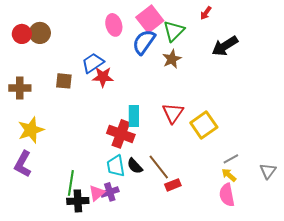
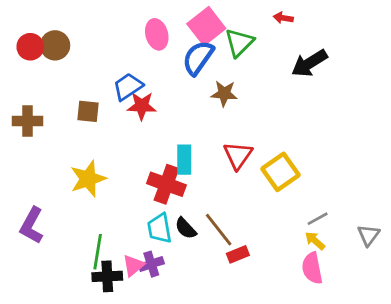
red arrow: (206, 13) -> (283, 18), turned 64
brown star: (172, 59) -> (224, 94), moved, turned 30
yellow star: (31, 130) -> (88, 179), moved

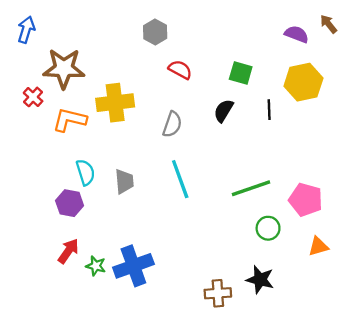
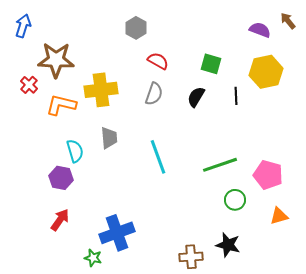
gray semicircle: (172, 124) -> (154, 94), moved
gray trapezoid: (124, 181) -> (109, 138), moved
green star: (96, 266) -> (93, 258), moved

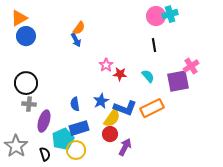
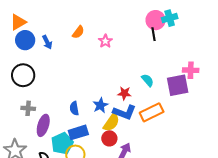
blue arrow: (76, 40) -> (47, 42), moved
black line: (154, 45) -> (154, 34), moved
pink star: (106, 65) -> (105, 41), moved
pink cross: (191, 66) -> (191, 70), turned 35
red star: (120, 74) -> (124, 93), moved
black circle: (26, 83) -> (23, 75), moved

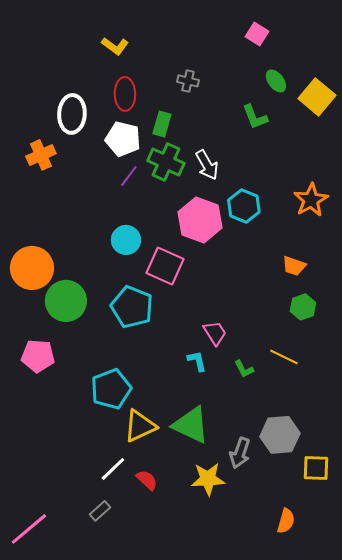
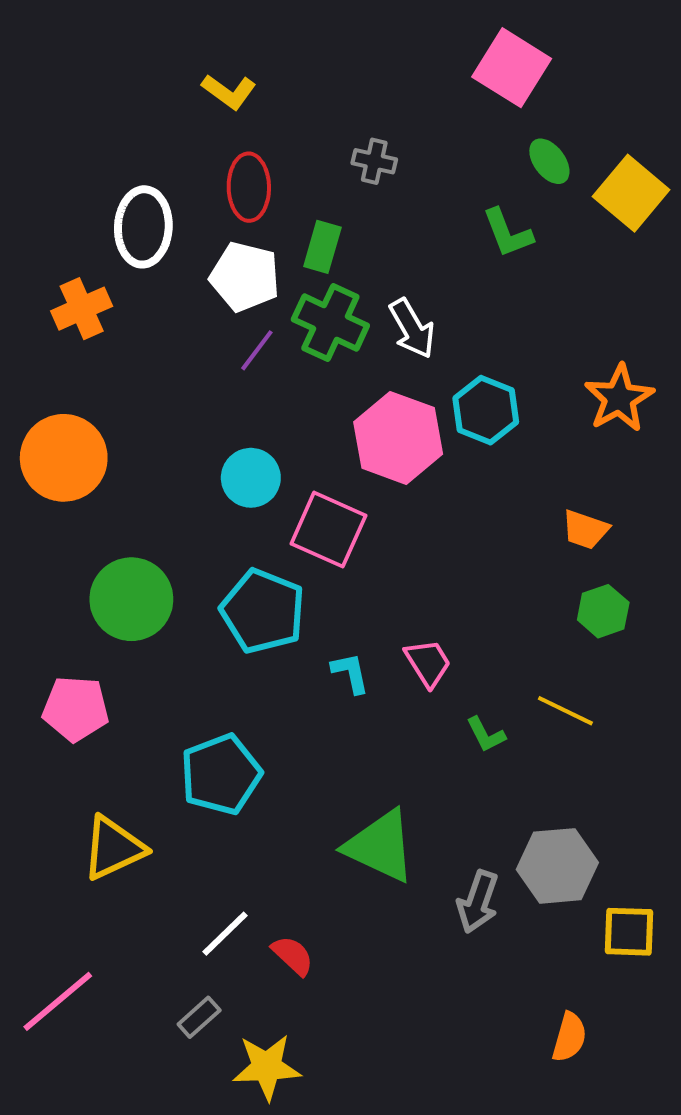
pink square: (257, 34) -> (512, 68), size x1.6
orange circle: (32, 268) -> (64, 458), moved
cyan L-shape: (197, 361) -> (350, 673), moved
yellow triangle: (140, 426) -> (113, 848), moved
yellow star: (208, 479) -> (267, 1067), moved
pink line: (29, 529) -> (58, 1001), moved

Assigned task: Retype the data above exactly, dropping every picture.

Response to the exercise:
red arrow: (206, 13) -> (283, 18), turned 64
brown star: (172, 59) -> (224, 94), moved, turned 30
yellow star: (31, 130) -> (88, 179), moved

gray semicircle: (172, 124) -> (154, 94), moved
gray trapezoid: (124, 181) -> (109, 138), moved
green star: (96, 266) -> (93, 258), moved

blue arrow: (76, 40) -> (47, 42), moved
black line: (154, 45) -> (154, 34), moved
pink star: (106, 65) -> (105, 41), moved
pink cross: (191, 66) -> (191, 70), turned 35
red star: (120, 74) -> (124, 93), moved
black circle: (26, 83) -> (23, 75), moved

pink square: (257, 34) -> (512, 68), size x1.6
orange circle: (32, 268) -> (64, 458), moved
cyan L-shape: (197, 361) -> (350, 673), moved
yellow triangle: (140, 426) -> (113, 848), moved
yellow star: (208, 479) -> (267, 1067), moved
pink line: (29, 529) -> (58, 1001), moved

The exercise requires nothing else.